Task objective:
Check each line of the listing for the word "gray" and report the ones that have it.

Data supplied:
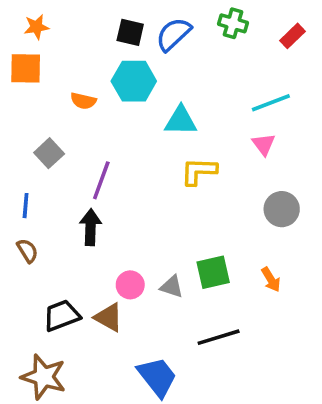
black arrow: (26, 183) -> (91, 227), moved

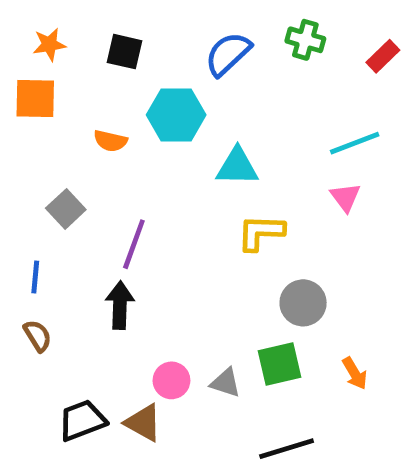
black square: (130, 32) -> (125, 52), moved
gray circle: (282, 209) -> (303, 303), moved

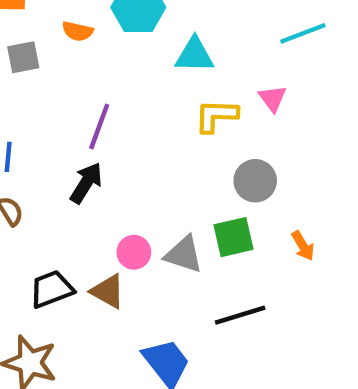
pink triangle: (345, 197) -> (273, 98), moved
gray square: (66, 209) -> (23, 57), moved, turned 32
black arrow: (120, 305) -> (86, 183), turned 30
gray triangle: (226, 383) -> (184, 254), size x1.4

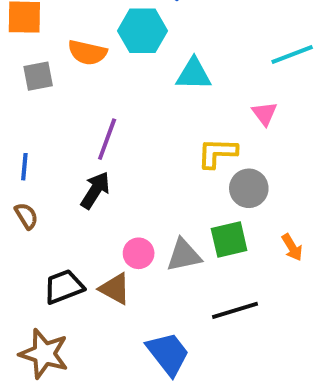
orange semicircle: (77, 31) -> (87, 52), size x1.4
yellow L-shape: (216, 116) -> (217, 153), moved
gray triangle: (184, 254) -> (184, 255), turned -30

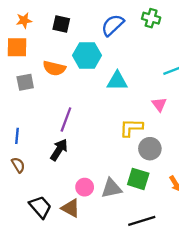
green square: (229, 240) -> (138, 179), turned 30
black trapezoid: (64, 287) -> (40, 207), turned 70

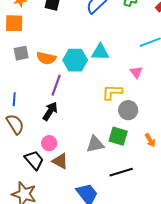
cyan hexagon: (87, 55) -> (75, 60), moved
orange semicircle: (54, 68) -> (46, 58), moved
brown semicircle: (18, 165) -> (15, 124), size x1.5
pink circle: (85, 187) -> (49, 143), moved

Task solution:
gray circle: (282, 209) -> (303, 303), moved
gray square: (66, 209) -> (23, 57), moved, turned 32
gray triangle: (226, 383) -> (184, 254), size x1.4
gray triangle: (184, 254) -> (184, 255), turned -30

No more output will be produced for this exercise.